• Records for the exercise:
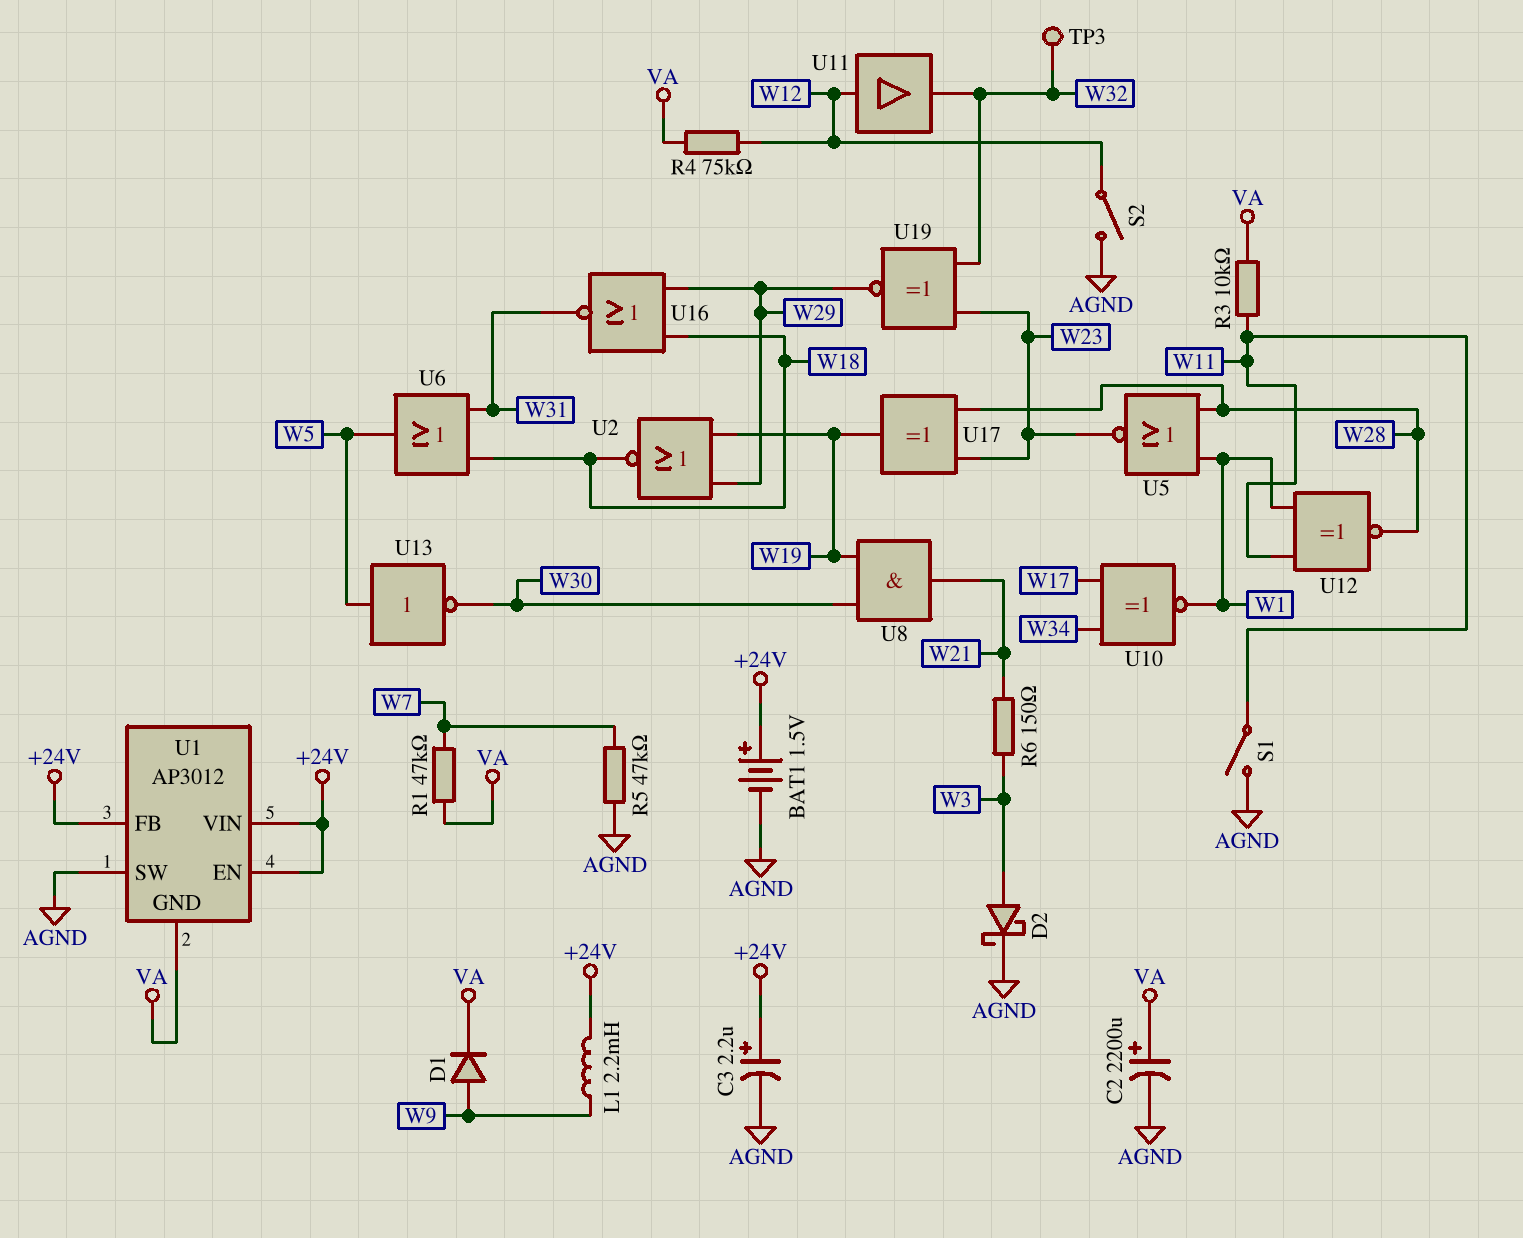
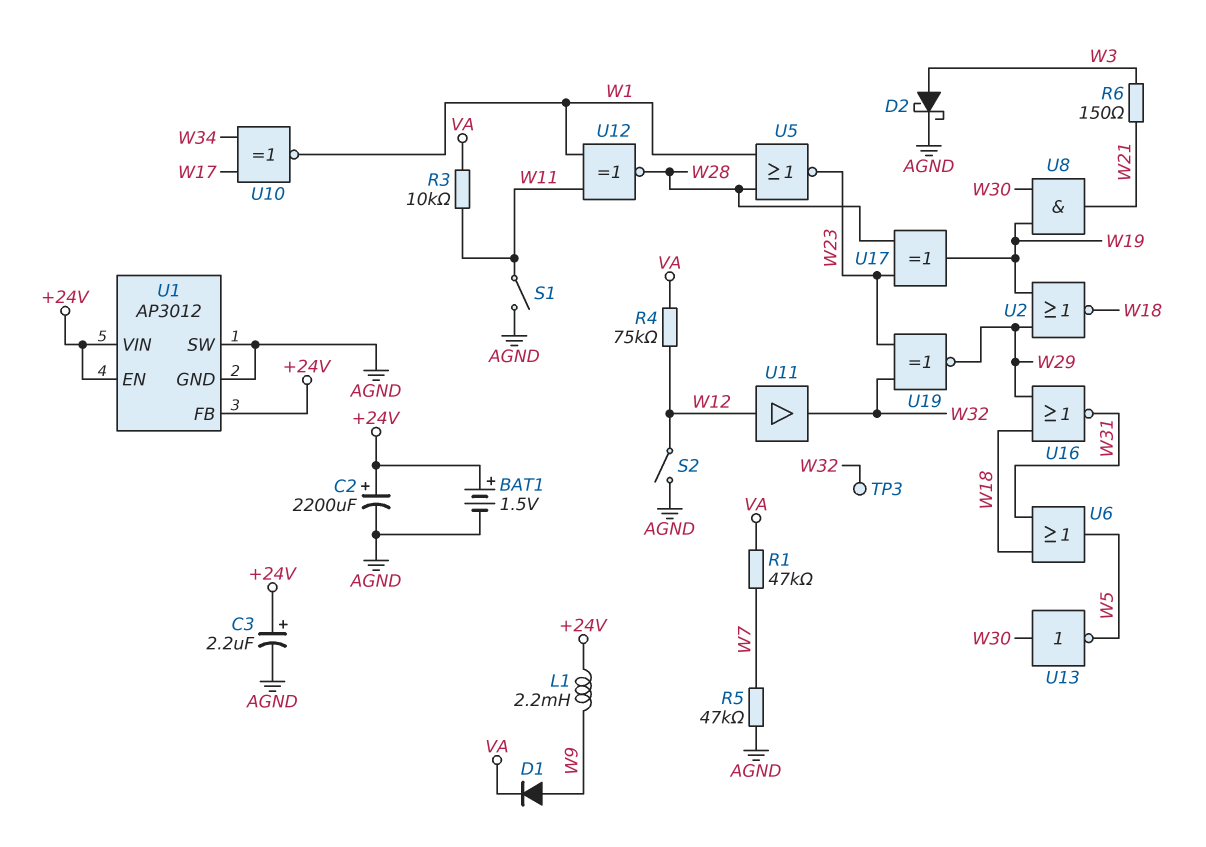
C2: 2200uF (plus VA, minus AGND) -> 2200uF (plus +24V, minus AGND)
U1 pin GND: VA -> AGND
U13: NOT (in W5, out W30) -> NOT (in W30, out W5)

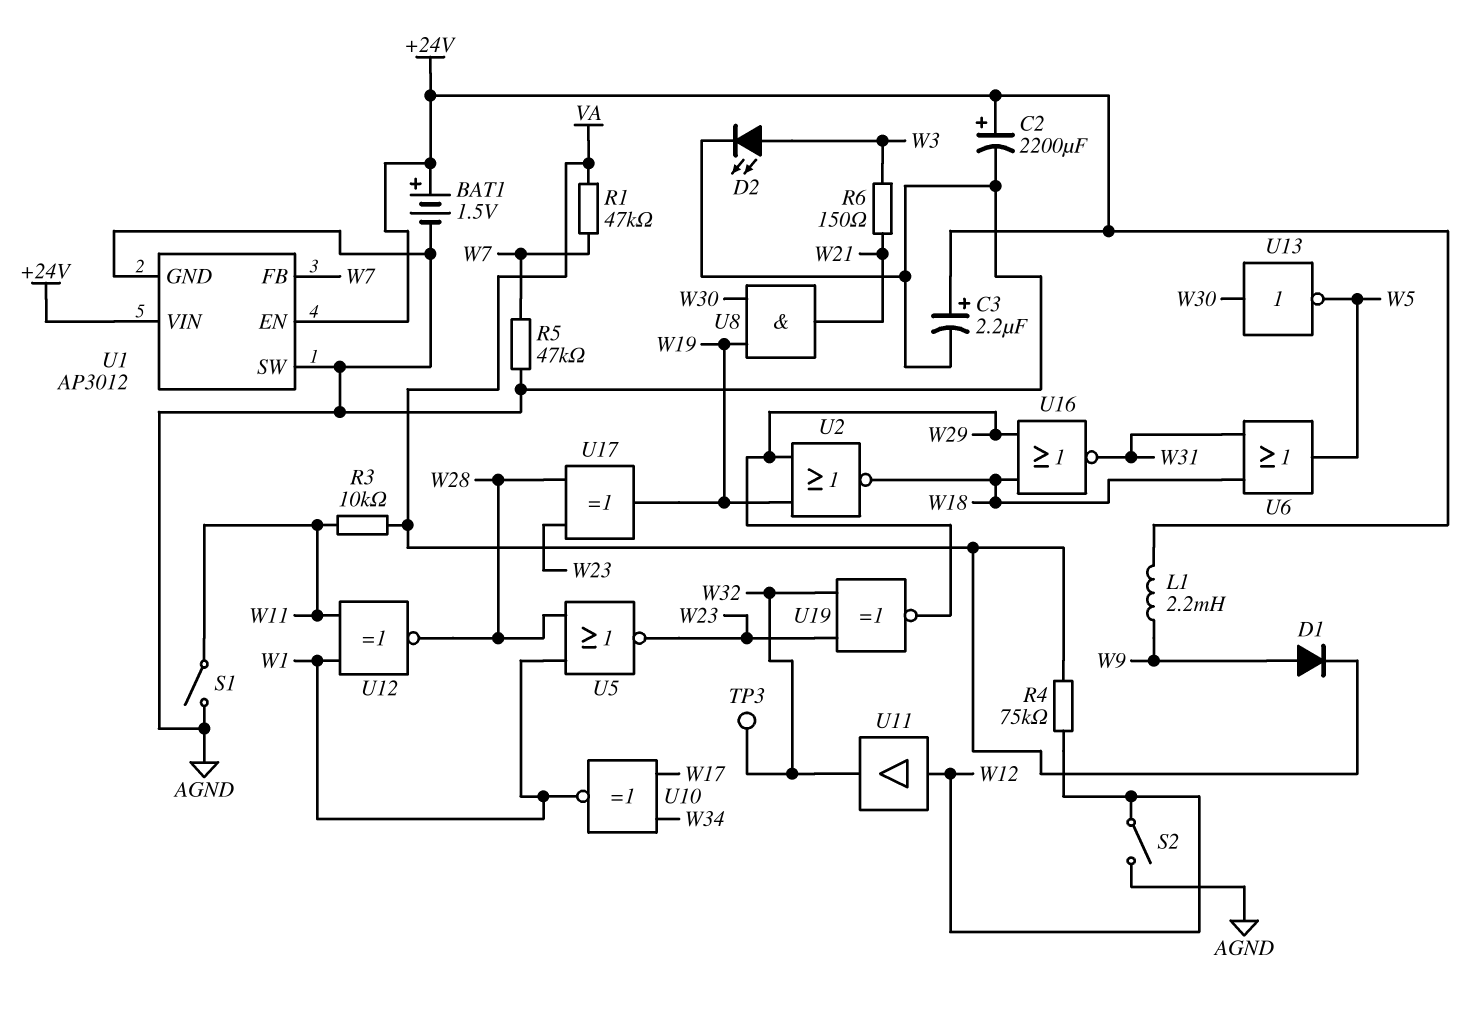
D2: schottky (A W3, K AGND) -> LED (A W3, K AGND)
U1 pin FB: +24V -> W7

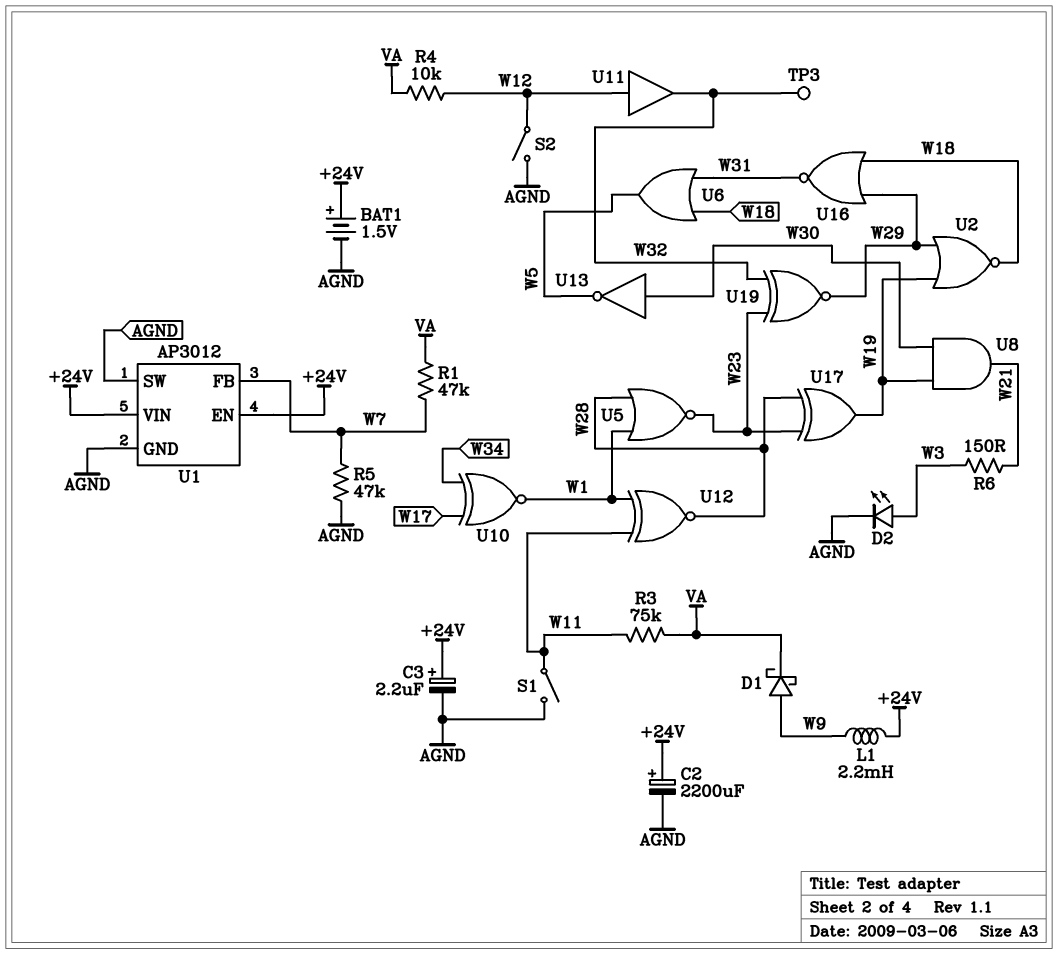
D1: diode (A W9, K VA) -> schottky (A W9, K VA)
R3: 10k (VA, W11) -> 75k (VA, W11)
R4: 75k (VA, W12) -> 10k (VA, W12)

• What you need to do:
For this exercise, transcribe exactly only the lines from the one containing "U1 pin GND: VA -> AGND" through the end of the listing, inclusive, without the pictures.

• Task solution:
U1 pin GND: VA -> AGND
U13: NOT (in W5, out W30) -> NOT (in W30, out W5)

D2: schottky (A W3, K AGND) -> LED (A W3, K AGND)
U1 pin FB: +24V -> W7

D1: diode (A W9, K VA) -> schottky (A W9, K VA)
R3: 10k (VA, W11) -> 75k (VA, W11)
R4: 75k (VA, W12) -> 10k (VA, W12)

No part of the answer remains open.